• **Study material**:
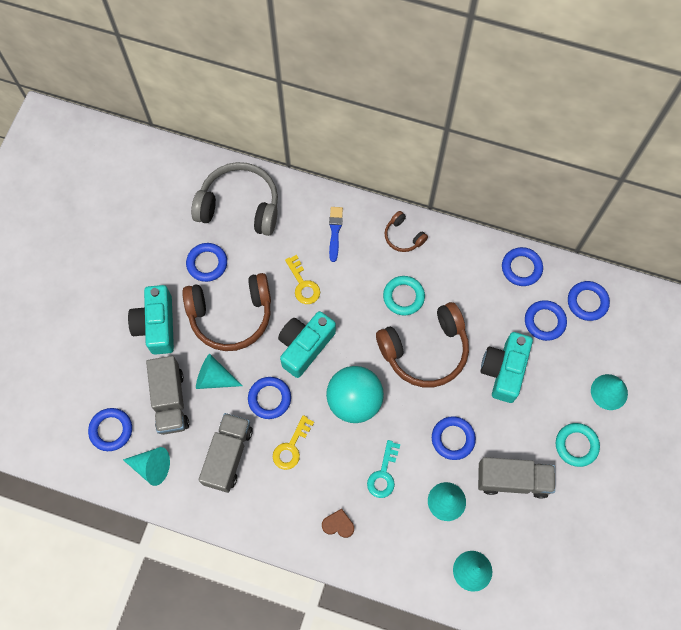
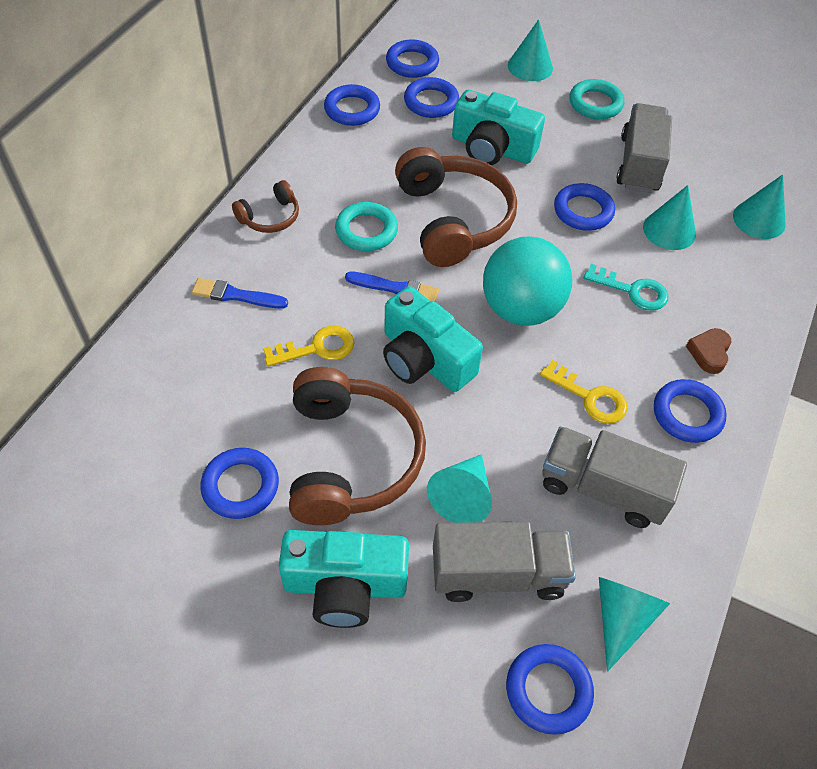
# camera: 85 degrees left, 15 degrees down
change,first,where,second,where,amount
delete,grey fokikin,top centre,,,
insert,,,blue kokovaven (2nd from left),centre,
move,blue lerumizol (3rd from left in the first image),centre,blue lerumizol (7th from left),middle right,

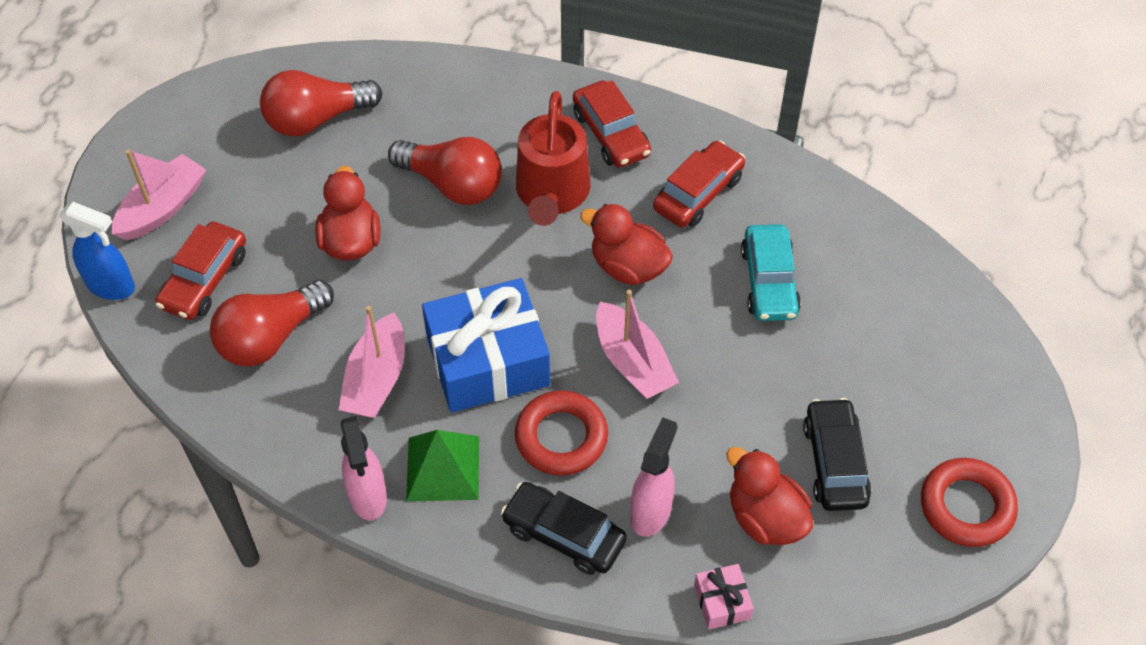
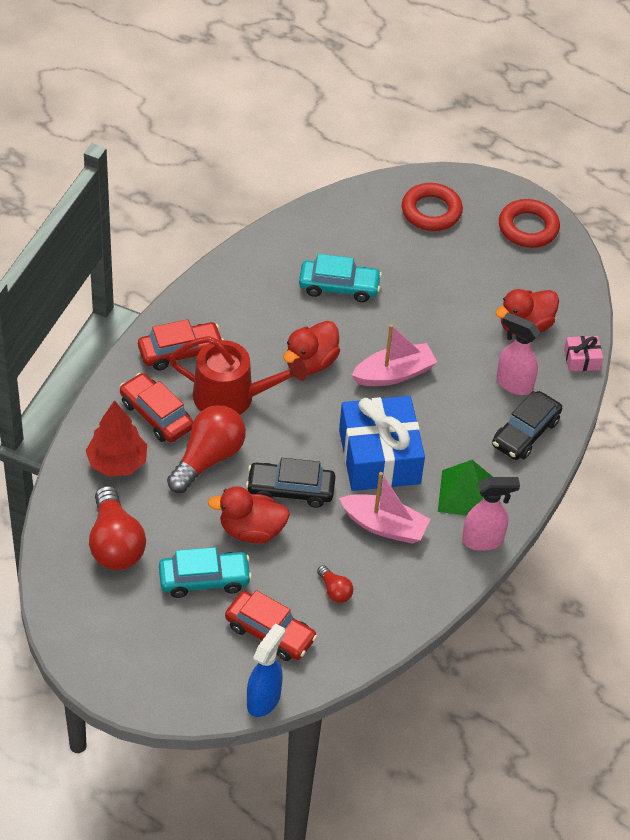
# camera: 85 degrees left, 5 degrees down
change,first,where,second,where,amount
delete,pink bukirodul (1st from left),top left,,,
insert,,,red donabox,middle left,
insert,,,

• **The problem**: Down to the final line, restate the material above word for word, but omit its pictures.

• **Solution to the exercise**:
# camera: 85 degrees left, 15 degrees down
change,first,where,second,where,amount
delete,grey fokikin,top centre,,,
insert,,,blue kokovaven (2nd from left),centre,
move,blue lerumizol (3rd from left in the first image),centre,blue lerumizol (7th from left),middle right,

# camera: 85 degrees left, 5 degrees down
change,first,where,second,where,amount
delete,pink bukirodul (1st from left),top left,,,
insert,,,red donabox,middle left,
insert,,,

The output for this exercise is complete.